*Task to carry out*
Start at the line with "red_suvisen <488, 280, 535, 321>" in the records below, stop at the line with "turquoise_beduto <425, 313, 464, 351>", and return every line in that span exactly, the two end lines included.

*Records supplied*
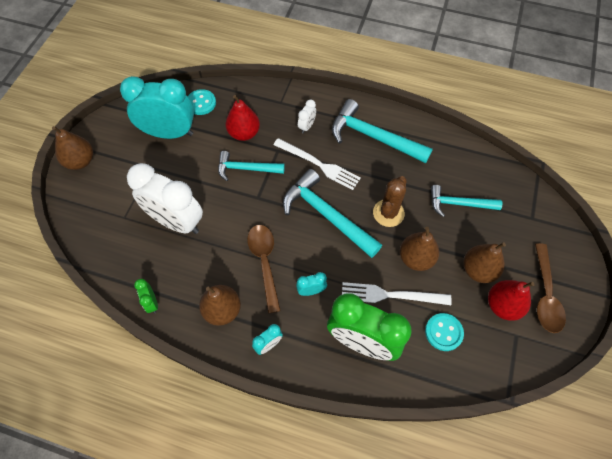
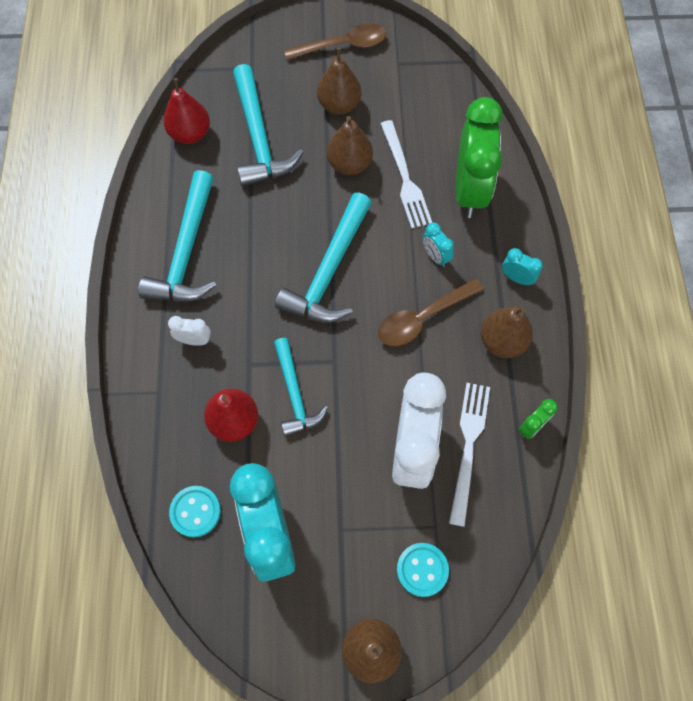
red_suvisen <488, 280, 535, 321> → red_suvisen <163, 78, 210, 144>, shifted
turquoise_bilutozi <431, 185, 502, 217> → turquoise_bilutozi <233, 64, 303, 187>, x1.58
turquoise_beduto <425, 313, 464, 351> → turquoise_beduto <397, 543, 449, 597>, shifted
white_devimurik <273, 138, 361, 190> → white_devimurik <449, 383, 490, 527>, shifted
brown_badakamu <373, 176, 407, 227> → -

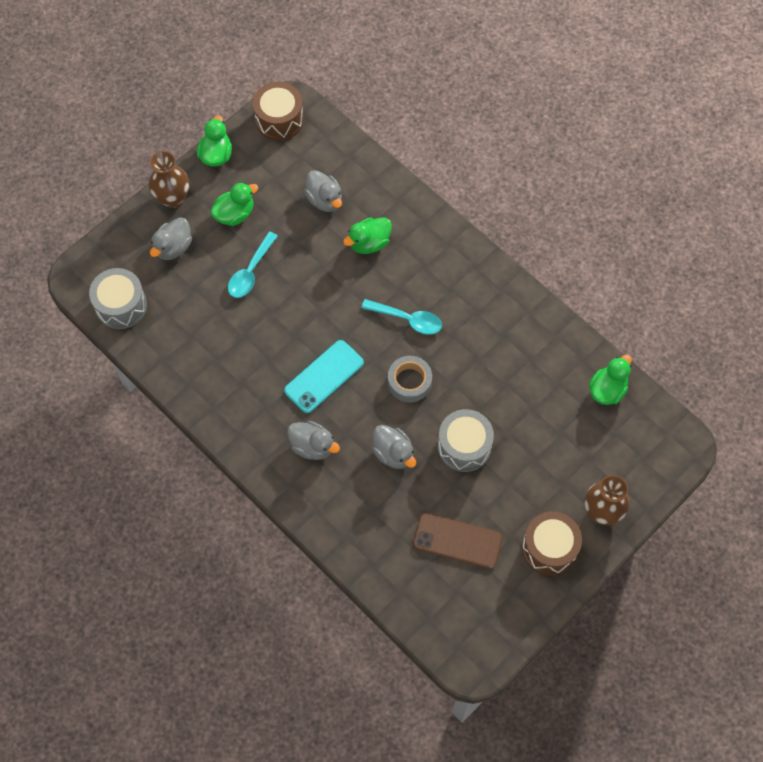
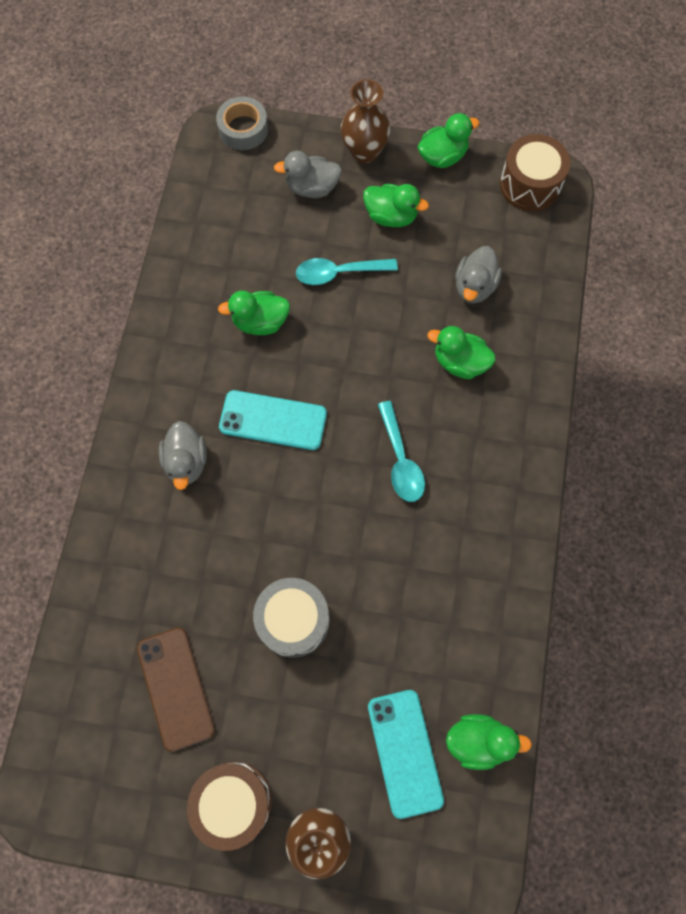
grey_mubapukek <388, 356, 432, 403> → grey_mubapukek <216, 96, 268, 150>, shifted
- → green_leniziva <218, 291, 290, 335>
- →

==

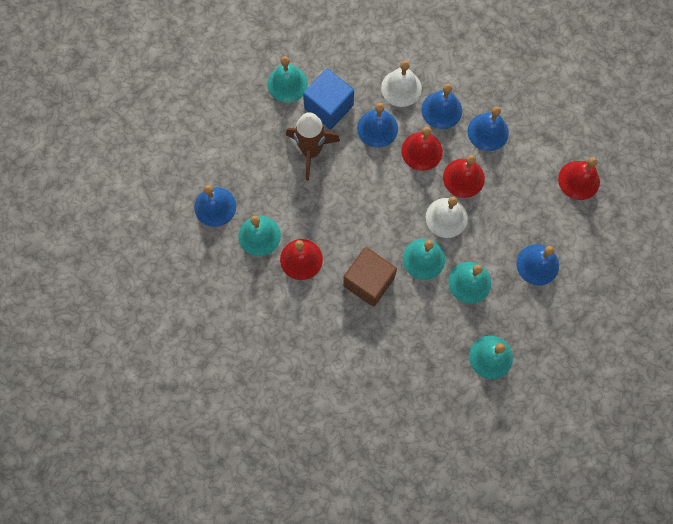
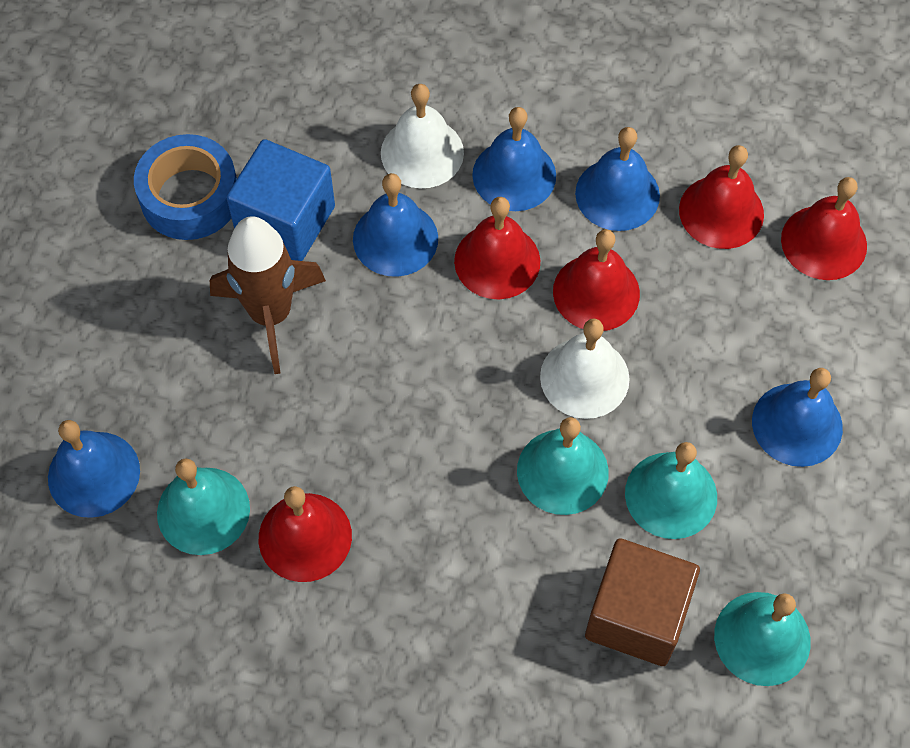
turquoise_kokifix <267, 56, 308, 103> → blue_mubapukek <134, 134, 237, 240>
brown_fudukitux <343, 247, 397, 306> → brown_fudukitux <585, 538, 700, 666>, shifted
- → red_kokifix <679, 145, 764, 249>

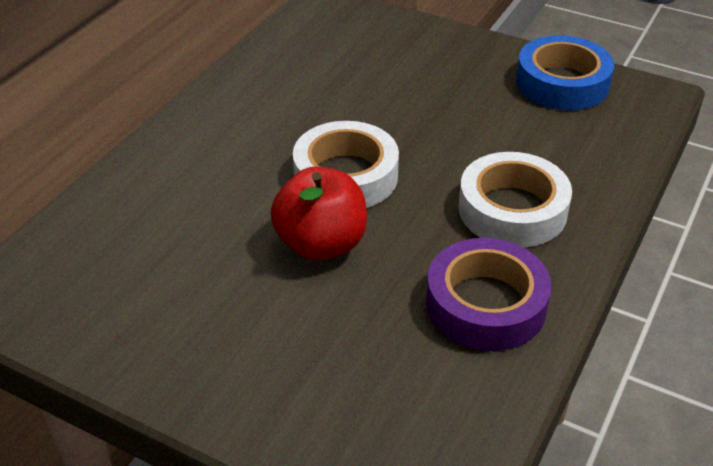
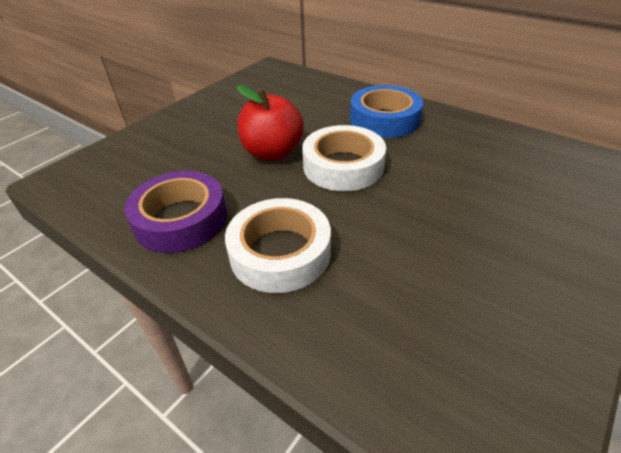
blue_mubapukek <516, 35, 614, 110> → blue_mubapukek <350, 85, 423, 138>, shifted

*Output*
red_suvisen <488, 280, 535, 321> → red_suvisen <163, 78, 210, 144>, shifted
turquoise_bilutozi <431, 185, 502, 217> → turquoise_bilutozi <233, 64, 303, 187>, x1.58
turquoise_beduto <425, 313, 464, 351> → turquoise_beduto <397, 543, 449, 597>, shifted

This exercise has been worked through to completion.